• _Problem requirements_:
Look through the material beneath and copy each line with the word "none".

━━━━━ Material for this exercise ━━━━━

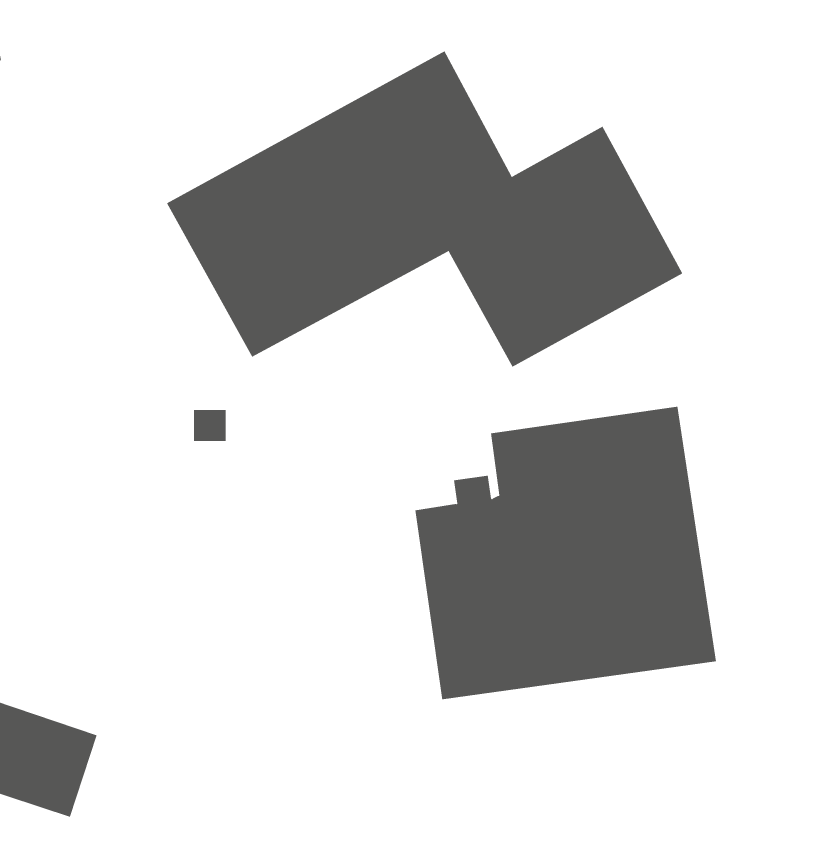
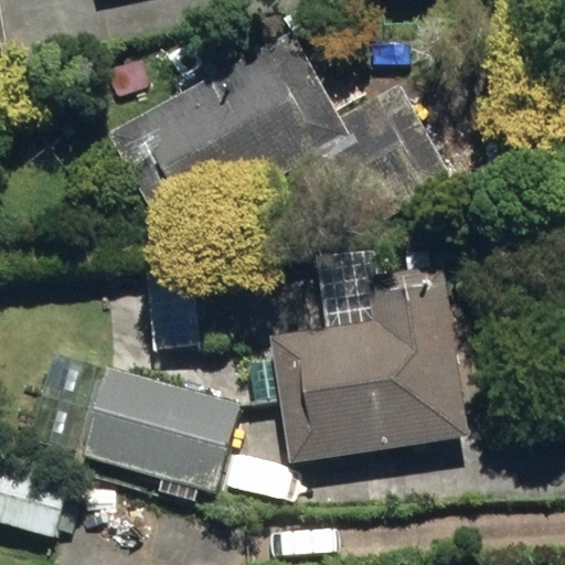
building: none -> [78,365,235,491]

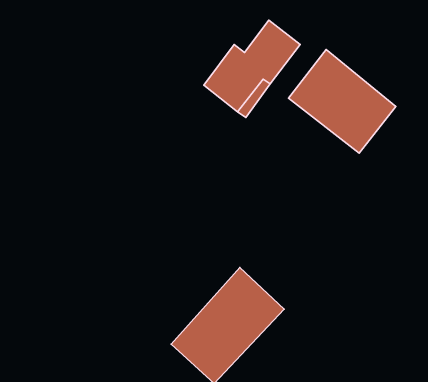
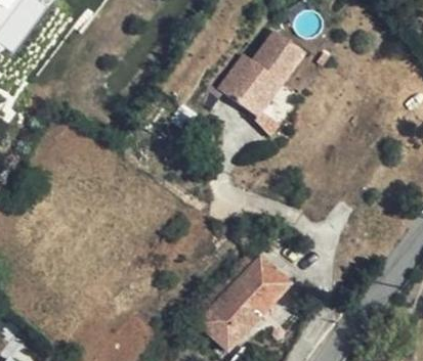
building: [289,49,396,153] -> none

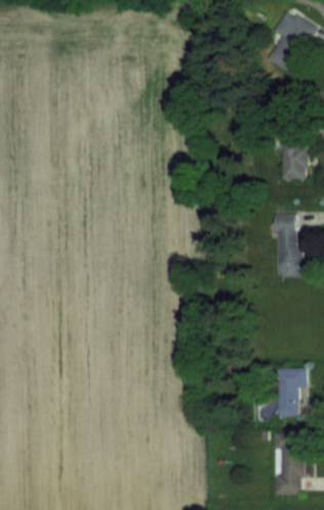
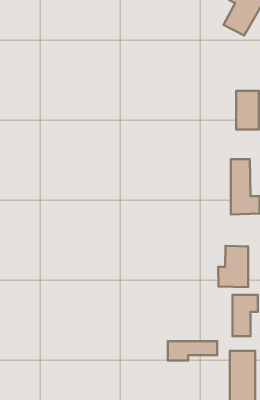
building: none -> [218,246,248,287]
building: none -> [168,341,217,361]

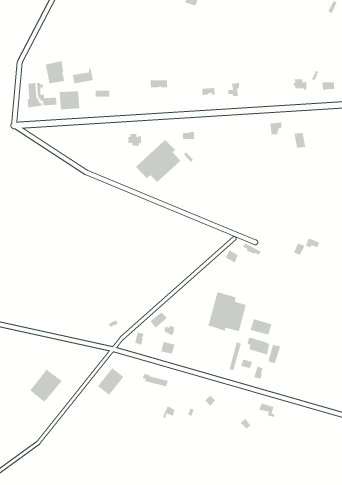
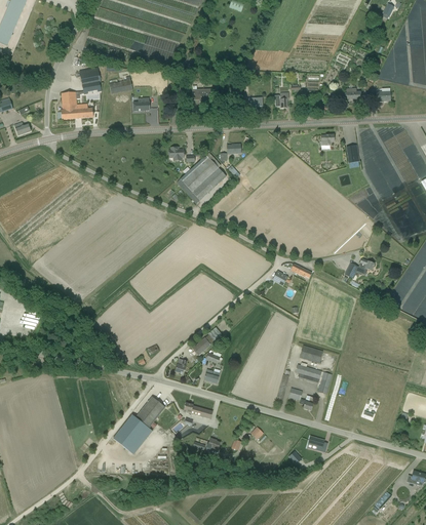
building: [59,90,80,110] -> none
building: [207,291,247,332] -> none
building: [29,368,63,403] -> [113,414,149,451]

━━━━━

• _Answer section_:
building: none -> [78,365,235,491]
building: [289,49,396,153] -> none
building: none -> [218,246,248,287]
building: none -> [168,341,217,361]
building: [59,90,80,110] -> none
building: [207,291,247,332] -> none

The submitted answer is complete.